**Object matching data**
· · · · ·
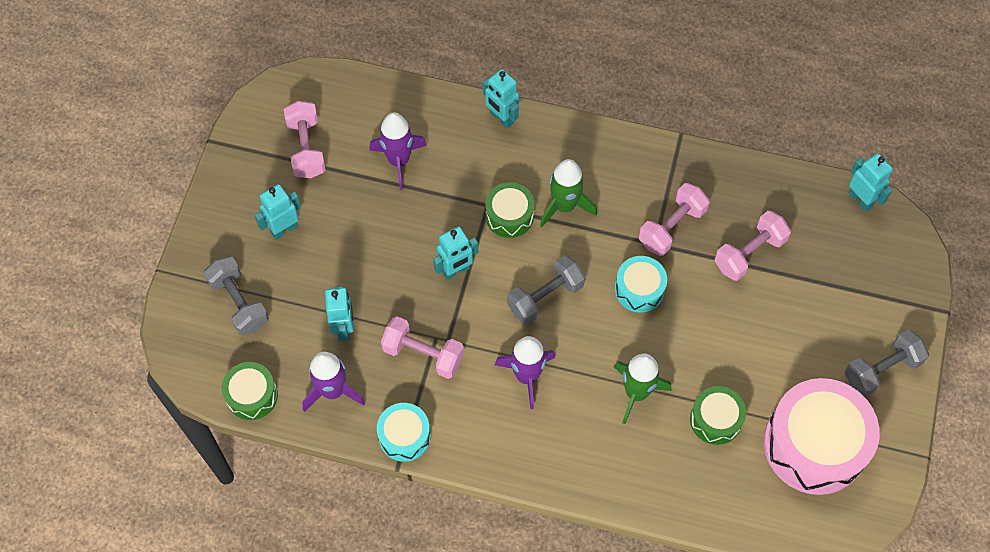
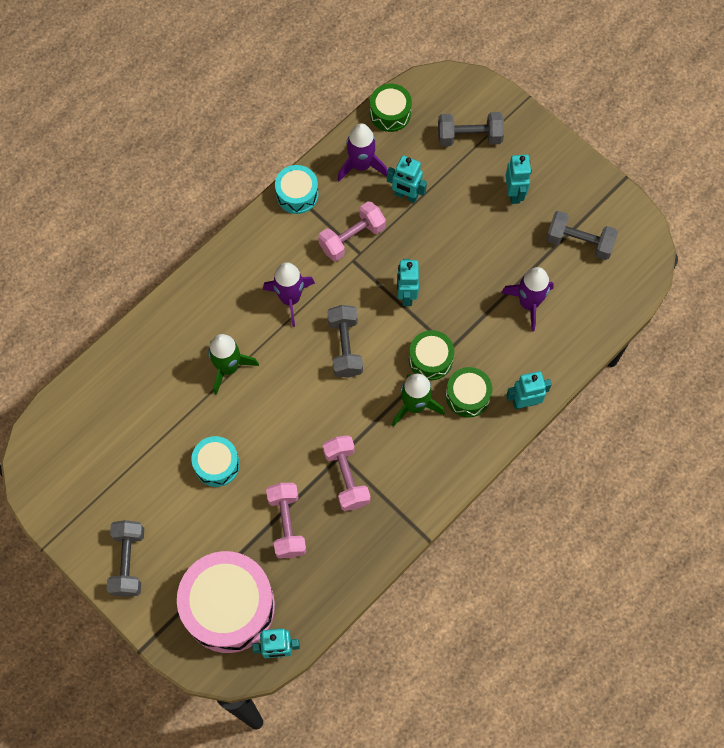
camera: 120 degrees right, 5 degrees up
pink dumbbell [284,101,326,178] -> grey dumbbell [546,211,618,260]
turquoise drum [615,256,667,312] -> turquoise drum moved to [192,436,240,487]
green drum [690,386,746,445] -> green drum moved to [446,367,492,418]
pink drum [764,378,880,495] -> pink drum moved to [177,551,275,653]

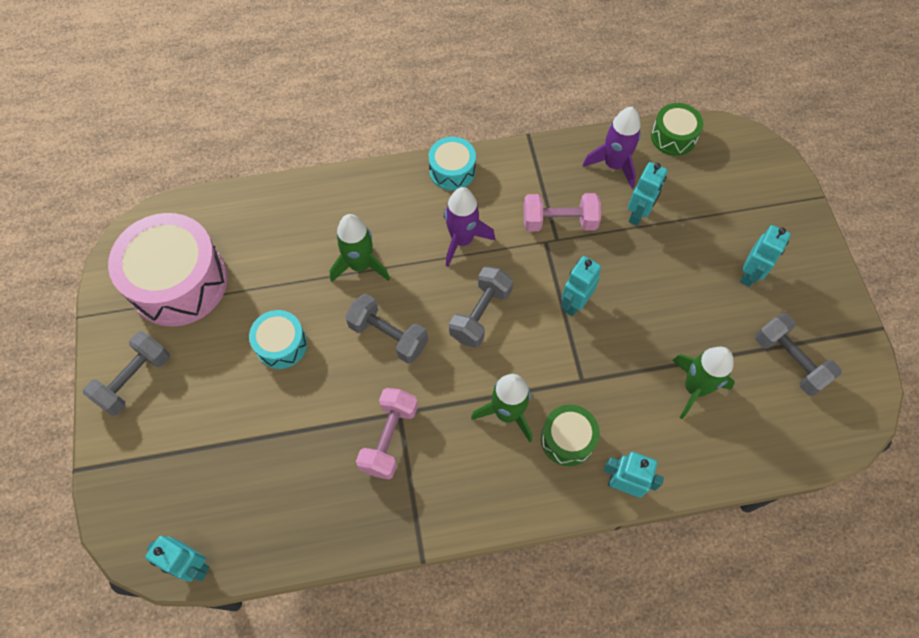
camera: 35 degrees right, 5 degrees down
pink drum [177,551,275,653] -> pink drum moved to [108,213,228,327]
pink dumbbell [266,483,306,559] -> none
turquoise drum [275,165,319,214] -> turquoise drum moved to [429,137,476,191]
turquoise robot [387,156,427,203] -> turquoise robot turned 120 degrees counterclockwise [628,162,668,226]
green drum [409,330,454,380] -> none
grey dumbbell [438,112,504,146] -> grey dumbbell moved to [345,294,428,364]
purple rocket [501,267,554,332] -> green rocket [672,347,735,419]

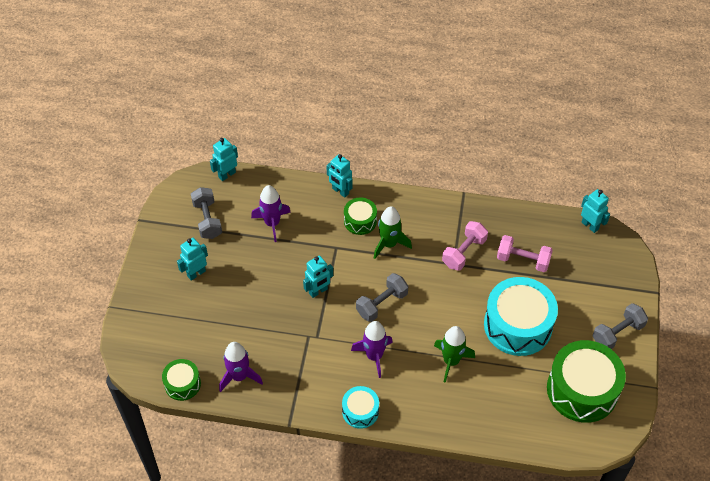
camera: 160 degrees left, 10 degrees down
pink drum [108,213,228,327] -> green drum [547,340,626,423]
turquoise drum [249,310,307,369] -> turquoise drum [484,277,558,356], size x1.95
grey dumbbell [345,294,428,364] -> none
pink dumbbell [524,193,601,231] -> pink dumbbell moved to [497,235,553,272]
turquoise robot [628,162,668,226] -> turquoise robot moved to [210,138,238,181]
green rocket [672,347,735,419] -> purple rocket [251,185,291,242]

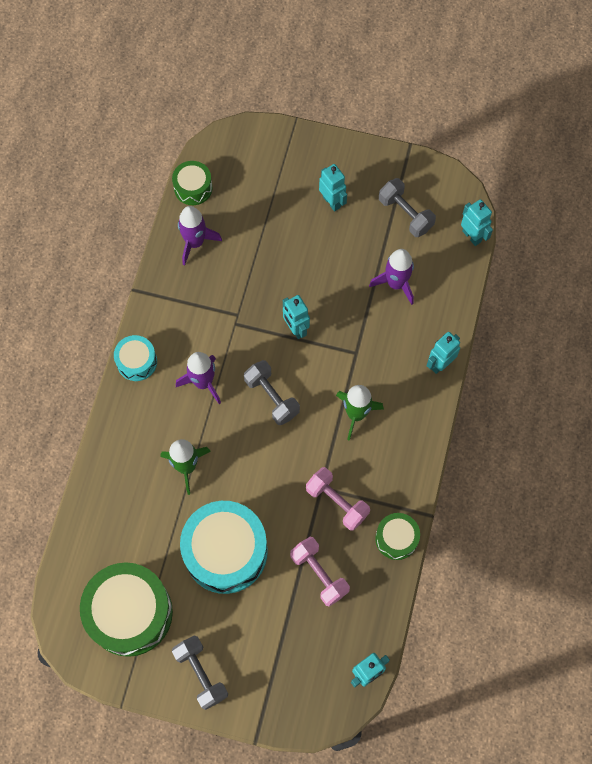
camera: 95 degrees right, 15 degrees up
grey dumbbell [191,187,222,239] -> grey dumbbell turned 60 degrees clockwise [379,178,436,237]
green drum [344,197,377,235] -> green drum moved to [375,513,420,560]
pink dumbbell [497,235,553,272] -> pink dumbbell turned 60 degrees counterclockwise [290,537,350,607]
· · · · ·
**WHAT YOU ARE ASKED TO DO**
Give back each line above verbatim, dropping every picture.

**RESPONSE TO THE TASK**
camera: 120 degrees right, 5 degrees up
pink dumbbell [284,101,326,178] -> grey dumbbell [546,211,618,260]
turquoise drum [615,256,667,312] -> turquoise drum moved to [192,436,240,487]
green drum [690,386,746,445] -> green drum moved to [446,367,492,418]
pink drum [764,378,880,495] -> pink drum moved to [177,551,275,653]

camera: 35 degrees right, 5 degrees down
pink drum [177,551,275,653] -> pink drum moved to [108,213,228,327]
pink dumbbell [266,483,306,559] -> none
turquoise drum [275,165,319,214] -> turquoise drum moved to [429,137,476,191]
turquoise robot [387,156,427,203] -> turquoise robot turned 120 degrees counterclockwise [628,162,668,226]
green drum [409,330,454,380] -> none
grey dumbbell [438,112,504,146] -> grey dumbbell moved to [345,294,428,364]
purple rocket [501,267,554,332] -> green rocket [672,347,735,419]

camera: 160 degrees left, 10 degrees down
pink drum [108,213,228,327] -> green drum [547,340,626,423]
turquoise drum [249,310,307,369] -> turquoise drum [484,277,558,356], size x1.95
grey dumbbell [345,294,428,364] -> none
pink dumbbell [524,193,601,231] -> pink dumbbell moved to [497,235,553,272]
turquoise robot [628,162,668,226] -> turquoise robot moved to [210,138,238,181]
green rocket [672,347,735,419] -> purple rocket [251,185,291,242]

camera: 95 degrees right, 15 degrees up
grey dumbbell [191,187,222,239] -> grey dumbbell turned 60 degrees clockwise [379,178,436,237]
green drum [344,197,377,235] -> green drum moved to [375,513,420,560]
pink dumbbell [497,235,553,272] -> pink dumbbell turned 60 degrees counterclockwise [290,537,350,607]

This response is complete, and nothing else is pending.